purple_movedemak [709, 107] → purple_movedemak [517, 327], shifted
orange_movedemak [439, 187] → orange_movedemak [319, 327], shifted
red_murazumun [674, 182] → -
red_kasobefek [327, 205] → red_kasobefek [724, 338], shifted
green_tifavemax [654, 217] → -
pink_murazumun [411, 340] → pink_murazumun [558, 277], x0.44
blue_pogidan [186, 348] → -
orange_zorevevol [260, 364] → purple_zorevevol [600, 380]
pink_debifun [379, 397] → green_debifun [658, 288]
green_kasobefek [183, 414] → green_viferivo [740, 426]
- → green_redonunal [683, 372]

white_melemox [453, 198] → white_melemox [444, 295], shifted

****************

YOUR OBJECTIVE >>
None of the lines before the one containing "orange_movedemak [439, 187]" belong in the answer; reproduce that line and all later lines of the records exactly.

REPLY TO THE EXERCISE >>
orange_movedemak [439, 187] → orange_movedemak [319, 327], shifted
red_murazumun [674, 182] → -
red_kasobefek [327, 205] → red_kasobefek [724, 338], shifted
green_tifavemax [654, 217] → -
pink_murazumun [411, 340] → pink_murazumun [558, 277], x0.44
blue_pogidan [186, 348] → -
orange_zorevevol [260, 364] → purple_zorevevol [600, 380]
pink_debifun [379, 397] → green_debifun [658, 288]
green_kasobefek [183, 414] → green_viferivo [740, 426]
- → green_redonunal [683, 372]

white_melemox [453, 198] → white_melemox [444, 295], shifted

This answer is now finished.